Try it
Give back the data below exactly, with every line kept the same.

Given information
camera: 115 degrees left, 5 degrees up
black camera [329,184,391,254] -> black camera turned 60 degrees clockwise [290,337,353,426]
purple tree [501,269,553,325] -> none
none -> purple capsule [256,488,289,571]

Exercise response
camera: 115 degrees left, 5 degrees up
black camera [329,184,391,254] -> black camera turned 60 degrees clockwise [290,337,353,426]
purple tree [501,269,553,325] -> none
none -> purple capsule [256,488,289,571]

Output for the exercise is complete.